• _DATA SEGMENT_:
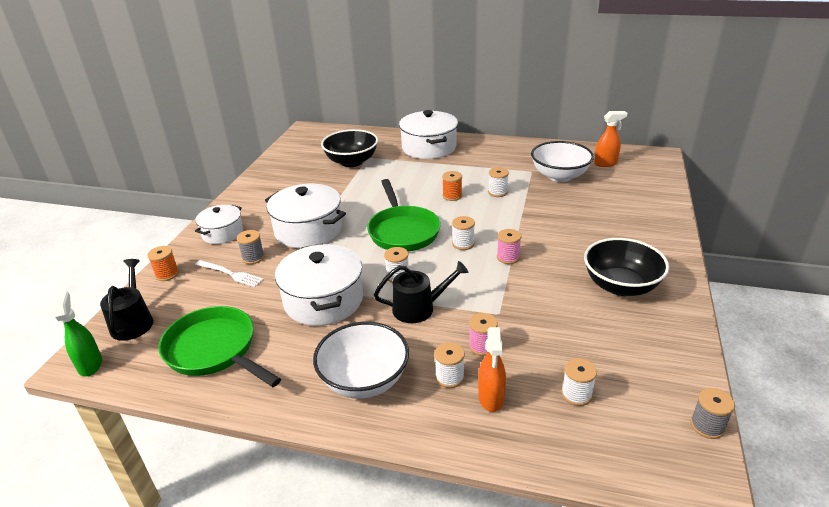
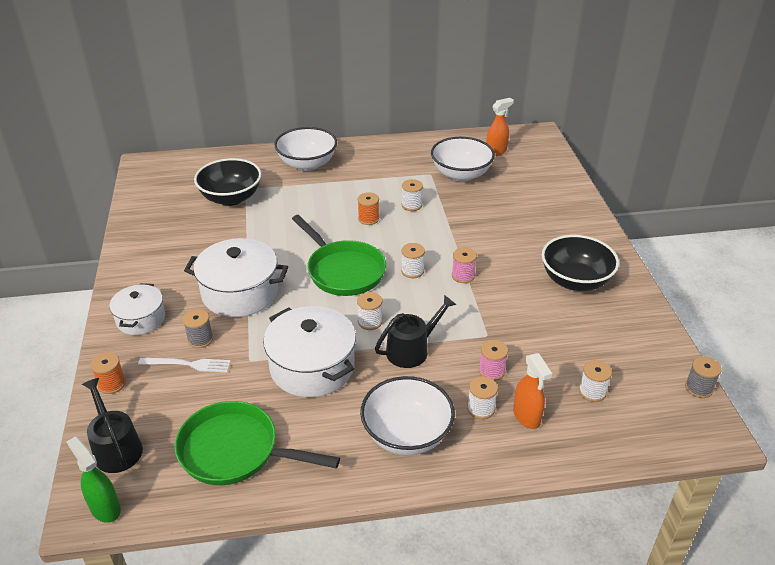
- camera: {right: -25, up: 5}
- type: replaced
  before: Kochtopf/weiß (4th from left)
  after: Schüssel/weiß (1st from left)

• _WHAT IS EXPECTED_: Copy out all the data exactly. No images belong in the copy.

• _FINISHED TASK_:
- camera: {right: -25, up: 5}
- type: replaced
  before: Kochtopf/weiß (4th from left)
  after: Schüssel/weiß (1st from left)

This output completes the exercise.